Task item — Please return exactly the lines from the one containing "camera: 165 degrees left, 5 degrees down" through the end of the records, including both.
*****
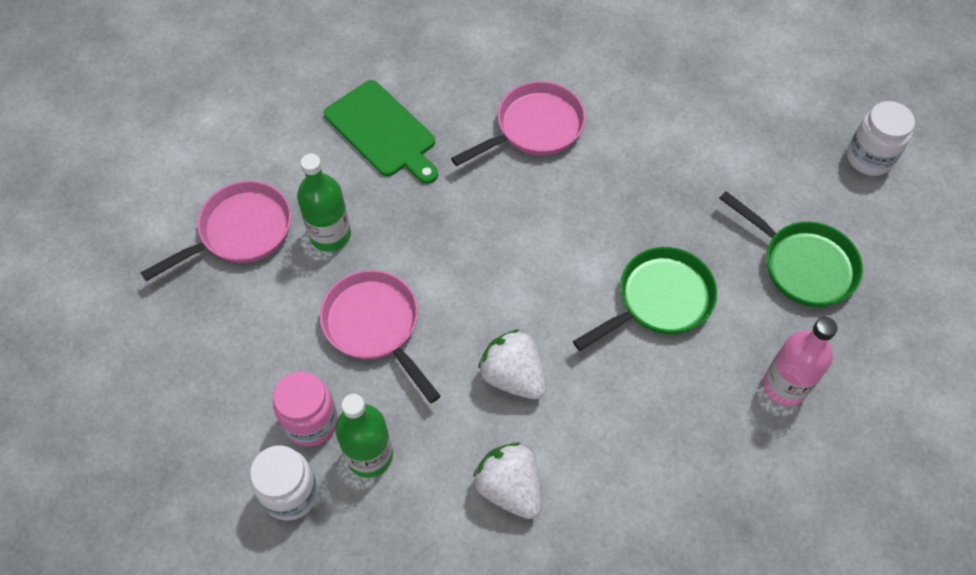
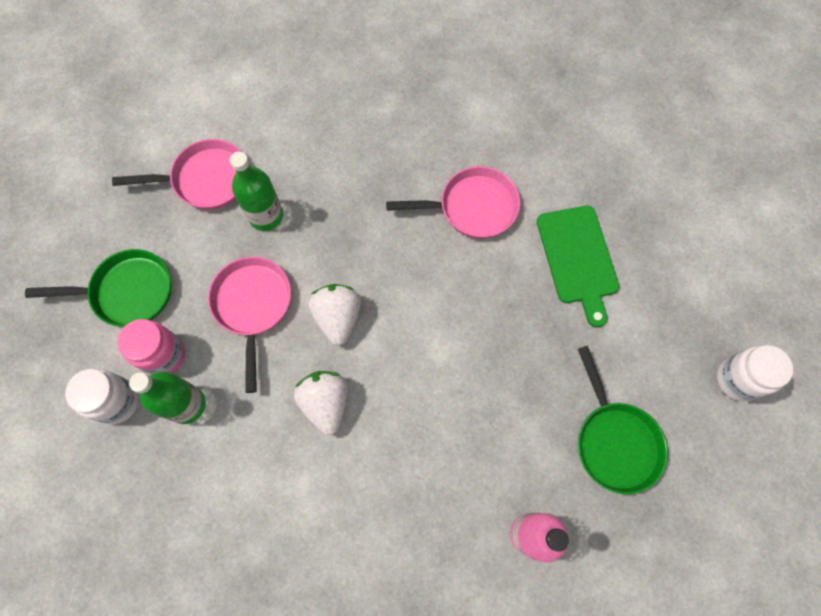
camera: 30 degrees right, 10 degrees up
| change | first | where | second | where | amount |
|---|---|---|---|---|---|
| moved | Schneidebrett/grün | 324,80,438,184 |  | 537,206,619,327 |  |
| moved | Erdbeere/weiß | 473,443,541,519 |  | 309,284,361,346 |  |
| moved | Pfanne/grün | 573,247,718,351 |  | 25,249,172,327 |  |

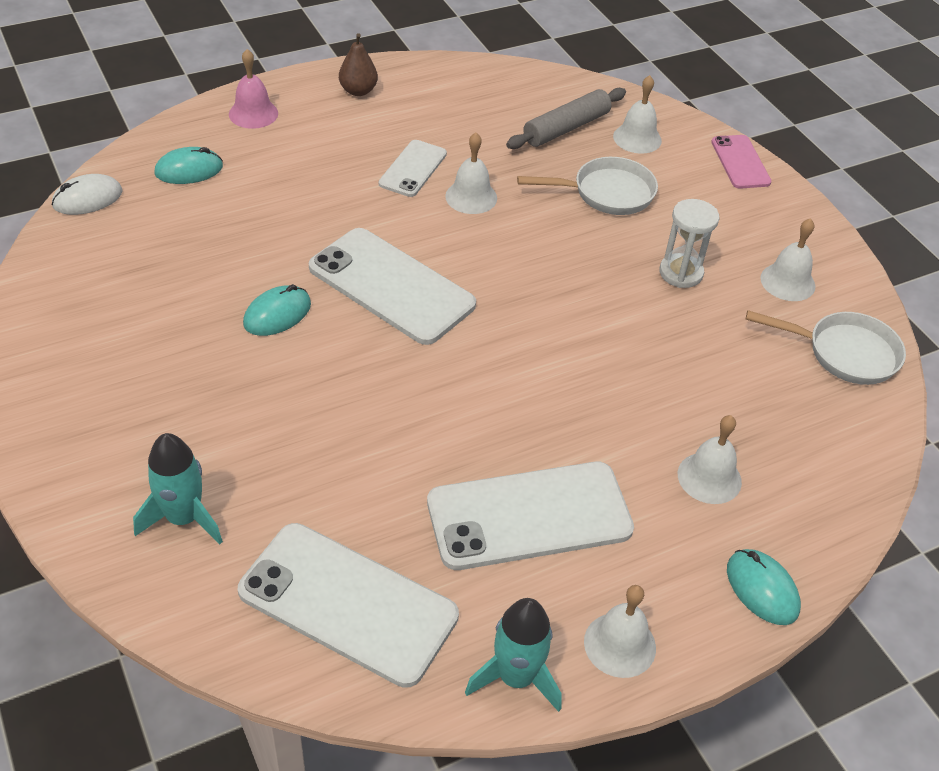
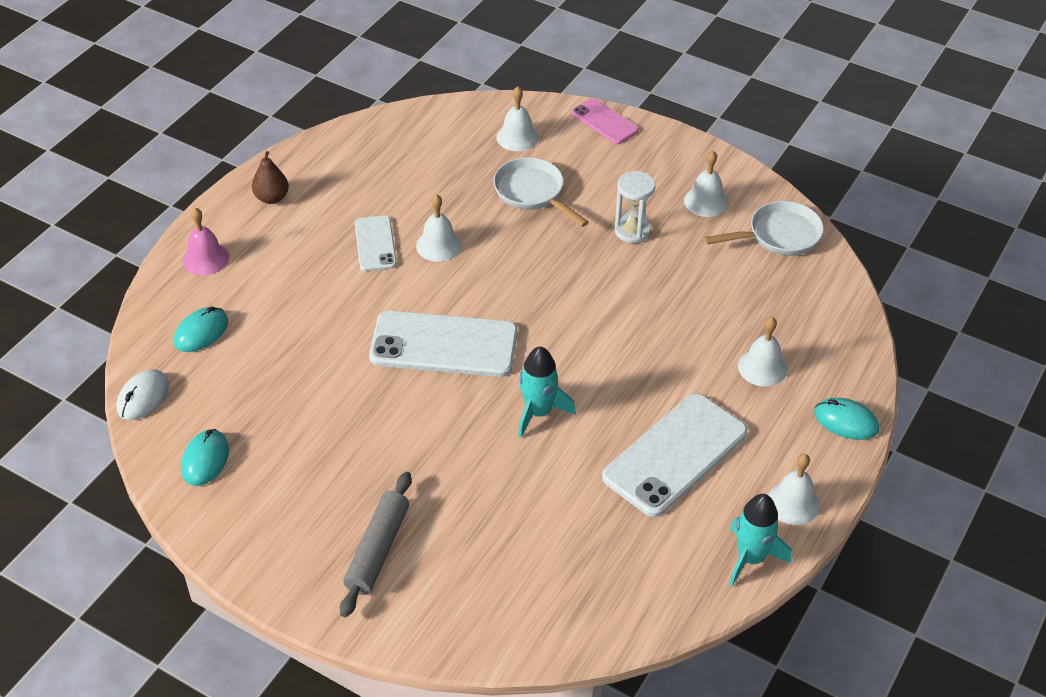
camera: 30 degrees left, 0 degrees up
| change | first | where | second | where | amount |
|---|---|---|---|---|---|
| removed | Handy/weiß | 238,523,459,688 |  |  |  |
| moved | Rakete/türkis | 133,433,223,544 |  | 518,346,576,438 |  |
| moved | Computermaus/türkis | 243,284,311,336 |  | 181,429,229,486 |  |
| moved | Nudelholz/grau | 506,88,626,149 |  | 340,472,412,617 |  |
| turned | Pfanne/weiß | 517,157,658,215 |  | 493,157,588,227 | 90 degrees counterclockwise |

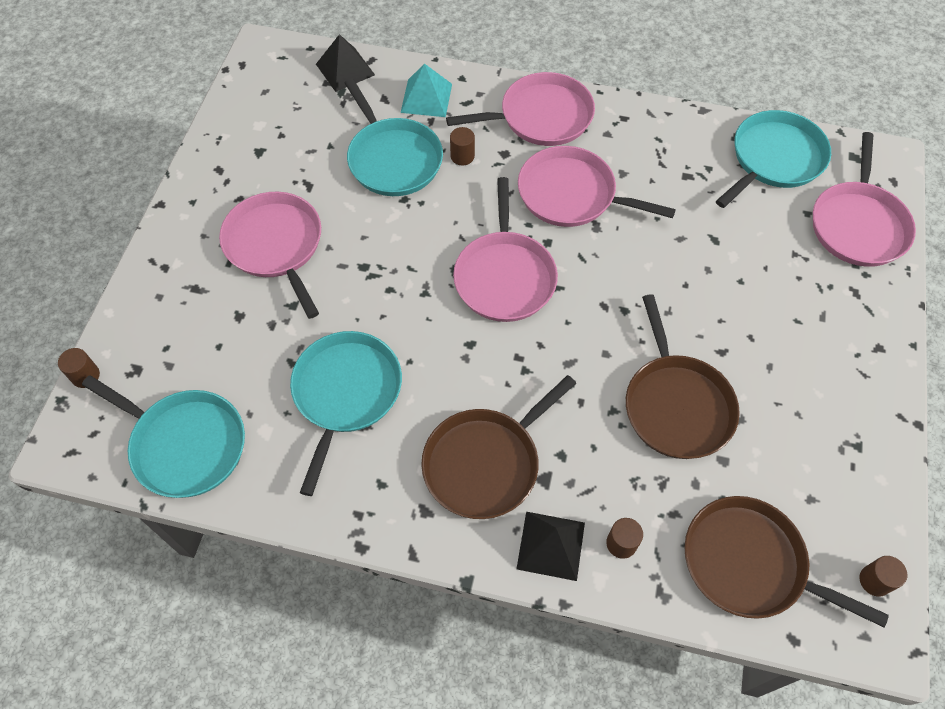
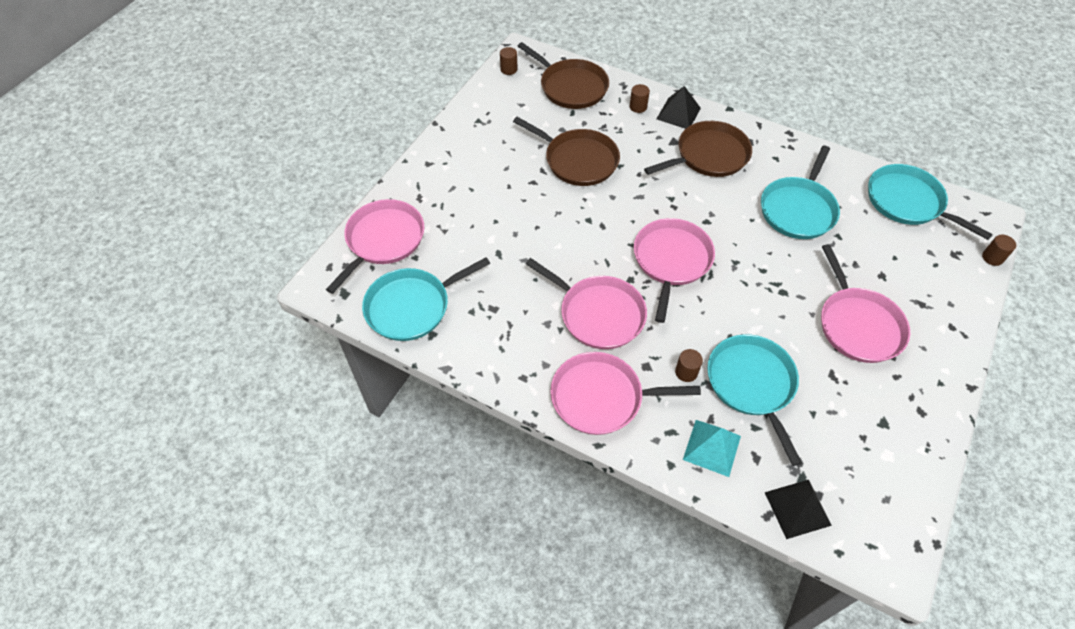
camera: 165 degrees left, 5 degrees down
| change | first | where | second | where | amount |
|---|---|---|---|---|---|
| turned | Pfanne/braun | 626,294,740,459 |  | 513,117,620,186 | 120 degrees clockwise |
*****
Answer —
camera: 165 degrees left, 5 degrees down
| change | first | where | second | where | amount |
|---|---|---|---|---|---|
| turned | Pfanne/braun | 626,294,740,459 |  | 513,117,620,186 | 120 degrees clockwise |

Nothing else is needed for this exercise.